● GIVEN RECORDS

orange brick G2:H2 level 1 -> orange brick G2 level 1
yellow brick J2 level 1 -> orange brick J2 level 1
...
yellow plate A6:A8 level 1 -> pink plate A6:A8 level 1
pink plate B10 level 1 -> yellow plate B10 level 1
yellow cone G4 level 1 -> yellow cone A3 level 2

● GOAL OF THE EXERCISE
Write out exactly the lines that fall from the line with "pink plate B10" to the line with "yellow cone G4" in the records above, keeping both ends.

● TASK RESULT
pink plate B10 level 1 -> yellow plate B10 level 1
yellow cone G4 level 1 -> yellow cone A3 level 2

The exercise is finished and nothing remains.